Beneath this instruction is a listing. Transcribe from it only the stretch from the line with "pos2: [330, 442]" through the line with "after: ash-grey spectacles", both end lines included, exactly as written.

Supplied entries
☆ ☆ ☆

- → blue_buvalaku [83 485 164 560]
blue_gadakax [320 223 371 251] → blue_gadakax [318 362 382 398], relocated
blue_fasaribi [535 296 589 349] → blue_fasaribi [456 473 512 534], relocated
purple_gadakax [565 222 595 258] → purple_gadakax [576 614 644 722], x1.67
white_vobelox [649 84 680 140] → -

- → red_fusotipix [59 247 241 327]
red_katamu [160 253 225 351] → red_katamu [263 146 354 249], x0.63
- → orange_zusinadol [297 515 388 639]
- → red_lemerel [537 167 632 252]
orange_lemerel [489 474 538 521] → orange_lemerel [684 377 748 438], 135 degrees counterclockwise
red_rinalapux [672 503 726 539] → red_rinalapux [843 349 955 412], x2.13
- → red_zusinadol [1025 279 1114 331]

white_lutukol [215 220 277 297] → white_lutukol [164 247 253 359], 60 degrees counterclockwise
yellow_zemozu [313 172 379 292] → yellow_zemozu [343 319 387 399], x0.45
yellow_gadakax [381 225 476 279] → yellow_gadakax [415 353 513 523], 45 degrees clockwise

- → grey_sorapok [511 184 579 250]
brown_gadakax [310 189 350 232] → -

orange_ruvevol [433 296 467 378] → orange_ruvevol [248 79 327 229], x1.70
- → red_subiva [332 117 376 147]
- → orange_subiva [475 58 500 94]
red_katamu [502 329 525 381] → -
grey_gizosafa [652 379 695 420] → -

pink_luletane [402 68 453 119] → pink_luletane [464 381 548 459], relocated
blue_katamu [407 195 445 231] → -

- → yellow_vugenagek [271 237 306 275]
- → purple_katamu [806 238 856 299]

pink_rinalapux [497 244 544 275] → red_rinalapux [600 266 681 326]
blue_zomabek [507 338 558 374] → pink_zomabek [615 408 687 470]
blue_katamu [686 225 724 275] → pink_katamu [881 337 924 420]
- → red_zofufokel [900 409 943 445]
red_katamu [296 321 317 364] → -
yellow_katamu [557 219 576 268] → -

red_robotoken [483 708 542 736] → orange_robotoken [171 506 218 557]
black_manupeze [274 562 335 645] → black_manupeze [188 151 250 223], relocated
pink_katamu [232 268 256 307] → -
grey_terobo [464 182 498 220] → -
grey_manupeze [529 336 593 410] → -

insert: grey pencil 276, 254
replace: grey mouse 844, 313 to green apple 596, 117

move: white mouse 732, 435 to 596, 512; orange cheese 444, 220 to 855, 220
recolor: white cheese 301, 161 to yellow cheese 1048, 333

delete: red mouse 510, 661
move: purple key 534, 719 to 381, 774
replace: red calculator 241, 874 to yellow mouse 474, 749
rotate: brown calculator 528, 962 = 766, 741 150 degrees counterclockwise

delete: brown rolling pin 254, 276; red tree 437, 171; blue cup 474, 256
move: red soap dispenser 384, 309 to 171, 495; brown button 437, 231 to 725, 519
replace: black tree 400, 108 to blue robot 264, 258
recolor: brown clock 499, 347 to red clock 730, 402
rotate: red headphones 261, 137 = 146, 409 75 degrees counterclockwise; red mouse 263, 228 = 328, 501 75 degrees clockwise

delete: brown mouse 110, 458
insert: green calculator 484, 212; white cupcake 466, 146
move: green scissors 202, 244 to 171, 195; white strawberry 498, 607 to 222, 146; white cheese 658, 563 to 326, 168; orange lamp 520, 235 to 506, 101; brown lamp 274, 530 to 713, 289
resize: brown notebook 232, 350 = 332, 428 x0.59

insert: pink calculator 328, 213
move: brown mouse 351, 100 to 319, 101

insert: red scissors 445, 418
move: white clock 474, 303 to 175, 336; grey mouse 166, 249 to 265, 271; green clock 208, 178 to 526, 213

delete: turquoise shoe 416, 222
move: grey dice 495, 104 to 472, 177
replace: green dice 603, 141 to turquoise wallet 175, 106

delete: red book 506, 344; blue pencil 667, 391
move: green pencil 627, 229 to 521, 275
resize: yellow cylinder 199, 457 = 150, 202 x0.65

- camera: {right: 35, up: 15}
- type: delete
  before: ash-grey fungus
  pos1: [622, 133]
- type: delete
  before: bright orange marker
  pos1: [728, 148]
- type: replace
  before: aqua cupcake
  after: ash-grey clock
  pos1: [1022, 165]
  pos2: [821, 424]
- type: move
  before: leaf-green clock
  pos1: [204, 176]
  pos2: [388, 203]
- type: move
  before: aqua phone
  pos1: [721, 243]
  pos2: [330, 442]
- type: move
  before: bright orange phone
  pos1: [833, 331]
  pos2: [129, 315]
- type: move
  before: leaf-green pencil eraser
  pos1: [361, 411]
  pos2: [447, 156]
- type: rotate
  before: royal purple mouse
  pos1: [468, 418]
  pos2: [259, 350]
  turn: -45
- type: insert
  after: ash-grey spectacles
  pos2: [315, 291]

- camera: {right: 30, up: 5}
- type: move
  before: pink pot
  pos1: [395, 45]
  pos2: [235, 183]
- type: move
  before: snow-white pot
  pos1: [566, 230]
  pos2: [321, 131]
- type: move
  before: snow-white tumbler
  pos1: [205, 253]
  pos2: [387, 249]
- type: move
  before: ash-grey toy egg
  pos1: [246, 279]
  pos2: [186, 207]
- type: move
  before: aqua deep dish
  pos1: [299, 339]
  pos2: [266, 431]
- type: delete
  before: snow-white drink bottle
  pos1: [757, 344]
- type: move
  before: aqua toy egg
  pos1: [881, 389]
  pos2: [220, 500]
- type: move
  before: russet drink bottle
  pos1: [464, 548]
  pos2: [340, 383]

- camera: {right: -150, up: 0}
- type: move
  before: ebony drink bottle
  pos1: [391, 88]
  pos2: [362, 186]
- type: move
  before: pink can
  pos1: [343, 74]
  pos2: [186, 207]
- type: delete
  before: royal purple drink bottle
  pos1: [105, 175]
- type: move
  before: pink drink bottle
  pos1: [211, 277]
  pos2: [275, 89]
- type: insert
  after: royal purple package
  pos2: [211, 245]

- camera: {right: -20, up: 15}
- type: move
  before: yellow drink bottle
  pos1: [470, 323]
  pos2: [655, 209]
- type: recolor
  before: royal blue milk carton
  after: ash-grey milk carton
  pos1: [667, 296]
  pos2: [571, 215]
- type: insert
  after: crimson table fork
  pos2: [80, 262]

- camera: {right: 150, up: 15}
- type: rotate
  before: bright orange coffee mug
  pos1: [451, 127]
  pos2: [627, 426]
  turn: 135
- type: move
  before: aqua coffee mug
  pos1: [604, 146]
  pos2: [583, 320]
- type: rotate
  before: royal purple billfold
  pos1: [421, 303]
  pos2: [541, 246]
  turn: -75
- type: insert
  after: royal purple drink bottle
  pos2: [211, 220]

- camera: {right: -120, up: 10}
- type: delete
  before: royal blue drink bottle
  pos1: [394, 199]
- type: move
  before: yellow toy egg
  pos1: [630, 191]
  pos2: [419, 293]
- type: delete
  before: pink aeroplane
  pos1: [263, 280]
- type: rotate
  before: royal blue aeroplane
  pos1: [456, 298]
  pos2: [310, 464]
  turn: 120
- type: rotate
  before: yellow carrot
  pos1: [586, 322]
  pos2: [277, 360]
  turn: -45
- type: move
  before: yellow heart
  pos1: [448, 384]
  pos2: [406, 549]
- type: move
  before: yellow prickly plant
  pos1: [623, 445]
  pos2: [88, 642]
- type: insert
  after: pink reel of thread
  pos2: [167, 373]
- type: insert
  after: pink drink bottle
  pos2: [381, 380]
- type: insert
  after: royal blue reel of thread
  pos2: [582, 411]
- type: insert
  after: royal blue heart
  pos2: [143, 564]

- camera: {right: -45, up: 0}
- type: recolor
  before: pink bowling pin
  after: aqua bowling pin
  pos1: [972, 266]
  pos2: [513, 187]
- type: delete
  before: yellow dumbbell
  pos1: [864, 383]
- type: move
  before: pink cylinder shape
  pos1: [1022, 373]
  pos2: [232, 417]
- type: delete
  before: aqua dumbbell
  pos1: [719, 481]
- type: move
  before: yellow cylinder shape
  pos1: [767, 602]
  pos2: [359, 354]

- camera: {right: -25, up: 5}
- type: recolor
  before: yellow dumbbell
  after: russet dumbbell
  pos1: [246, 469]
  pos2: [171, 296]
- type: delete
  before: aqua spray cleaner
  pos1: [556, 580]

☆ ☆ ☆

Response
  pos2: [330, 442]
- type: move
  before: bright orange phone
  pos1: [833, 331]
  pos2: [129, 315]
- type: move
  before: leaf-green pencil eraser
  pos1: [361, 411]
  pos2: [447, 156]
- type: rotate
  before: royal purple mouse
  pos1: [468, 418]
  pos2: [259, 350]
  turn: -45
- type: insert
  after: ash-grey spectacles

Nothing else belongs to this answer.